===== Dataset records =====

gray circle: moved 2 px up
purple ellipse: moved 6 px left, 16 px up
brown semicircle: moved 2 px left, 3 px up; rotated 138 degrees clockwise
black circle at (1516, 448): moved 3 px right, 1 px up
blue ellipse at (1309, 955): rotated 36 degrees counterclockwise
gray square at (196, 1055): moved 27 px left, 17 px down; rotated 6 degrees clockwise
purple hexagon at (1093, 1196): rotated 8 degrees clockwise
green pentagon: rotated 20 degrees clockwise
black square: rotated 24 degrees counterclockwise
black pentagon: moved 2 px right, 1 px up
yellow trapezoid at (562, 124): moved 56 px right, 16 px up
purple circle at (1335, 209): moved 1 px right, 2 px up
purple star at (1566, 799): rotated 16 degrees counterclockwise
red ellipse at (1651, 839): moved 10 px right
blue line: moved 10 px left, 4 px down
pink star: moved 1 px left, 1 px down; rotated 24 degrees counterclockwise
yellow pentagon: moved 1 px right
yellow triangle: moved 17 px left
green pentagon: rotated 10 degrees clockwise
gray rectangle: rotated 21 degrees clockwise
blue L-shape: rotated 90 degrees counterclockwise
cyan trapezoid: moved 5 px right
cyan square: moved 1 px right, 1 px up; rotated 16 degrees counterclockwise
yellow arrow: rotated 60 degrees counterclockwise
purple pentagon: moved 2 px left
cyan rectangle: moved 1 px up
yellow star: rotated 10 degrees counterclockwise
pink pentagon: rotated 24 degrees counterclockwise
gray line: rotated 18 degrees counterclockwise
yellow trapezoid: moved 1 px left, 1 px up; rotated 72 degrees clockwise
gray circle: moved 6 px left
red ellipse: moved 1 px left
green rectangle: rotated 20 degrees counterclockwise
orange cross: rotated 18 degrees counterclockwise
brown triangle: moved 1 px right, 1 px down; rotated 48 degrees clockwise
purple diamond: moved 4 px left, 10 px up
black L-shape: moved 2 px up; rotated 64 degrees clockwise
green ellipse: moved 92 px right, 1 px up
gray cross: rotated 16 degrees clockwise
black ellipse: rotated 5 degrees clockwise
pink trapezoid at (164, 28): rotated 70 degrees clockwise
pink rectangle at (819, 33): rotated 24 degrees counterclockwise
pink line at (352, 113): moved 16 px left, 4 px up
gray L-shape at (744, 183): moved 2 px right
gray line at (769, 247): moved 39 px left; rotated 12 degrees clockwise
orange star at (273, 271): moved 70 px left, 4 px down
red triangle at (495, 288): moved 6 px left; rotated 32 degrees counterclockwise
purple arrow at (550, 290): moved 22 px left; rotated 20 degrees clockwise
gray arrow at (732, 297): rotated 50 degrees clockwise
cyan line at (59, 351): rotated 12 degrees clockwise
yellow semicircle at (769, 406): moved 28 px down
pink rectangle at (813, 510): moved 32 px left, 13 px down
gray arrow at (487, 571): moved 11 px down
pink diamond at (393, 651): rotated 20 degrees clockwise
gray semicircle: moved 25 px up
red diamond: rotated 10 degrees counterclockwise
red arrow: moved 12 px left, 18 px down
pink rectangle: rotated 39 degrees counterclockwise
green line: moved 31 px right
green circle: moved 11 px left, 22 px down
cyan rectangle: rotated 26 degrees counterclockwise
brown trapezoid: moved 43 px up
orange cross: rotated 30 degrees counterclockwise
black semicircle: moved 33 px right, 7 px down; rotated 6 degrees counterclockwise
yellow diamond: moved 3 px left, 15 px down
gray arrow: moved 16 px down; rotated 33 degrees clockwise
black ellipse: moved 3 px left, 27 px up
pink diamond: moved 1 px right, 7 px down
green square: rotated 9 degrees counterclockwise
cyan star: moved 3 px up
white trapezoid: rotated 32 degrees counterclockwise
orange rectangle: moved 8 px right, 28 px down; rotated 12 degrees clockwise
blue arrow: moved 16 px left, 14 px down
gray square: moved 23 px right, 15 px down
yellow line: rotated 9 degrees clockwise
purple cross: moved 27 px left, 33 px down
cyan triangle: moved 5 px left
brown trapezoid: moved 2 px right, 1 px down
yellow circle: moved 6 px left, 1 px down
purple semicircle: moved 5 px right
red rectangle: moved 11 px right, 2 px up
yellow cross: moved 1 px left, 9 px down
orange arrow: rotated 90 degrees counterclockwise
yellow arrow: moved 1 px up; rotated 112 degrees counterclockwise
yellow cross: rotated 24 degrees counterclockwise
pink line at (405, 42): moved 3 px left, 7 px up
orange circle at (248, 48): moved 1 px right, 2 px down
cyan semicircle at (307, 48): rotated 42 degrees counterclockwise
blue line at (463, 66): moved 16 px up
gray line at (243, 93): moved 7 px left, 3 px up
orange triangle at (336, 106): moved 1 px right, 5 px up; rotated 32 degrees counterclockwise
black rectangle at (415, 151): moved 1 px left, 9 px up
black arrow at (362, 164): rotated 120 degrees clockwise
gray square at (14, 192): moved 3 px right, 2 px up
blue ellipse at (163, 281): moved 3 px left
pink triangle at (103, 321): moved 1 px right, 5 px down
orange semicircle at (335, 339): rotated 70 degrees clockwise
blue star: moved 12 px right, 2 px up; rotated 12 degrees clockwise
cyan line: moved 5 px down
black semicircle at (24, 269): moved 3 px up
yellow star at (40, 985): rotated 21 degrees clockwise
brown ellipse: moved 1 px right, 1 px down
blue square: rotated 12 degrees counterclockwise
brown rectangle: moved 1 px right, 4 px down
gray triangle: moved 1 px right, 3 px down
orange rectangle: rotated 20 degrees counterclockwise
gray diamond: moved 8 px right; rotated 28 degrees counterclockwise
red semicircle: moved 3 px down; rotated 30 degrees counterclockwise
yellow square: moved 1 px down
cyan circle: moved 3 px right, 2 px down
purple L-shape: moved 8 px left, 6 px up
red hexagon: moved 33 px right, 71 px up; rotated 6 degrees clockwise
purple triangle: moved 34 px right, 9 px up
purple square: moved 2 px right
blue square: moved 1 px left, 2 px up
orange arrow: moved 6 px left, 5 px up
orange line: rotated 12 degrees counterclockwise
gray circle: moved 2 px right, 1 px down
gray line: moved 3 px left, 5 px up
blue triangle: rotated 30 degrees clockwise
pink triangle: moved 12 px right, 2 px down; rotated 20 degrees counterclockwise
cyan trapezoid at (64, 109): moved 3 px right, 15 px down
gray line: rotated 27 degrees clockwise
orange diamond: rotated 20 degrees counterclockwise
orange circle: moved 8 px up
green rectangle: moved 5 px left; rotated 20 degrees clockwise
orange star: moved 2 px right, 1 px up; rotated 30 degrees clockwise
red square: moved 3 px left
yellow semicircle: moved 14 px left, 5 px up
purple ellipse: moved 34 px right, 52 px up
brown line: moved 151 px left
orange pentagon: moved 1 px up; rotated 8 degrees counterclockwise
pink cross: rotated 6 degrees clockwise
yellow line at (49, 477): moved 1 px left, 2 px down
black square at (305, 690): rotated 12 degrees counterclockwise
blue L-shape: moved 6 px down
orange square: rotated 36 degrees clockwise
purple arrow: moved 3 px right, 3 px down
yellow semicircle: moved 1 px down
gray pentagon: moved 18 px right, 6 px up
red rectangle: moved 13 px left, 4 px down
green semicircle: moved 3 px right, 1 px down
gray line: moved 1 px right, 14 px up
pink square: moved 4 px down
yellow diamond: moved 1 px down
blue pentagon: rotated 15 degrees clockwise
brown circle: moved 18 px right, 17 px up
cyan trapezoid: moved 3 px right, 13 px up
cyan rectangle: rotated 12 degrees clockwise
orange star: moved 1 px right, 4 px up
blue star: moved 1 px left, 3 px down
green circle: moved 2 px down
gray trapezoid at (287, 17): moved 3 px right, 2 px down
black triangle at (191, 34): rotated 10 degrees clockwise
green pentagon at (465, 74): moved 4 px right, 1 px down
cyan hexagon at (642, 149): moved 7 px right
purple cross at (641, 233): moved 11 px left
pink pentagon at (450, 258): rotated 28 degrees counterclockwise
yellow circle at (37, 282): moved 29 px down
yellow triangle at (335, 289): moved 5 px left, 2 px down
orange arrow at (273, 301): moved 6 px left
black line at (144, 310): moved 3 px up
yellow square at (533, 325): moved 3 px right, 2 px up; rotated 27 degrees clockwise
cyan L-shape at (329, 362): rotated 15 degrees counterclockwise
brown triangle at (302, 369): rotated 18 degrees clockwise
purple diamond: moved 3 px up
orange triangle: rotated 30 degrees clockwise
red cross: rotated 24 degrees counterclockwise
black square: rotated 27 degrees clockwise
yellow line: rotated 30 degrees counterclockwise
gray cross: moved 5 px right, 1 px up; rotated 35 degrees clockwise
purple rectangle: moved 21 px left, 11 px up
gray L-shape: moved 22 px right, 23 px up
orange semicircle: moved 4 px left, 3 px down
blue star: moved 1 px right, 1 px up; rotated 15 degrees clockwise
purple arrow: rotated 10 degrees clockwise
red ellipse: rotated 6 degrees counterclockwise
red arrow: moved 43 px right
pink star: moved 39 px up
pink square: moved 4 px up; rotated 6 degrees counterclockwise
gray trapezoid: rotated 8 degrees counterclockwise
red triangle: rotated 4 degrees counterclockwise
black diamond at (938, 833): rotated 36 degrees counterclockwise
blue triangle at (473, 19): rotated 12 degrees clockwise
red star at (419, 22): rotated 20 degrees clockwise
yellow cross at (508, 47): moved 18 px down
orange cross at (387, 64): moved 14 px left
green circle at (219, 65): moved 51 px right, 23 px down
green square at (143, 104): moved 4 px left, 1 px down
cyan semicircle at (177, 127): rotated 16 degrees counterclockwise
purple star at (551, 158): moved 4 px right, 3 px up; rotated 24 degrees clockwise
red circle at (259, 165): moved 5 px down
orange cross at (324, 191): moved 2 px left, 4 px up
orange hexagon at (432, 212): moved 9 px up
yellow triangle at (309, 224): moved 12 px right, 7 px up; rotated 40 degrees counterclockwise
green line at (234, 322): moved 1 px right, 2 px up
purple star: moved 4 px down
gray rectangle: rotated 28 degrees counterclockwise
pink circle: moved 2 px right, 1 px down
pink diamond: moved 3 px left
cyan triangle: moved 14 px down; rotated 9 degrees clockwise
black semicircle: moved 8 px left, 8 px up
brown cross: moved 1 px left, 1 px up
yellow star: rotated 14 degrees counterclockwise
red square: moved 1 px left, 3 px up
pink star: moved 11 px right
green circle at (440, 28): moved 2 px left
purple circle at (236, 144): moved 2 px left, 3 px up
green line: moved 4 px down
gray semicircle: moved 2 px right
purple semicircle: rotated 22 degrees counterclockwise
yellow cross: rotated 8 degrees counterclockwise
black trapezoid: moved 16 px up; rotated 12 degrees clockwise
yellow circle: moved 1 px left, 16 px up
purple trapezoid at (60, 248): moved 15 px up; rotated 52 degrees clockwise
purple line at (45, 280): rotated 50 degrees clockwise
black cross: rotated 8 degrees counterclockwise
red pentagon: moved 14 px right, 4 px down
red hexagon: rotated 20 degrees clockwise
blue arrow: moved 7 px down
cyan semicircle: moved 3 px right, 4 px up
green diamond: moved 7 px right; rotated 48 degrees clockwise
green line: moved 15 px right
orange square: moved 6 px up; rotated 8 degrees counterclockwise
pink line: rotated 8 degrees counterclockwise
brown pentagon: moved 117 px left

=====

§ **Work to do**: Change "ellipse" to "oval" in the records from the start through the line containing "green pentagon: rotated 20 degrees clockwise", inclusive. Return only those lines, with nothing else altered.

§ **Output for this exercise**:
gray circle: moved 2 px up
purple oval: moved 6 px left, 16 px up
brown semicircle: moved 2 px left, 3 px up; rotated 138 degrees clockwise
black circle at (1516, 448): moved 3 px right, 1 px up
blue oval at (1309, 955): rotated 36 degrees counterclockwise
gray square at (196, 1055): moved 27 px left, 17 px down; rotated 6 degrees clockwise
purple hexagon at (1093, 1196): rotated 8 degrees clockwise
green pentagon: rotated 20 degrees clockwise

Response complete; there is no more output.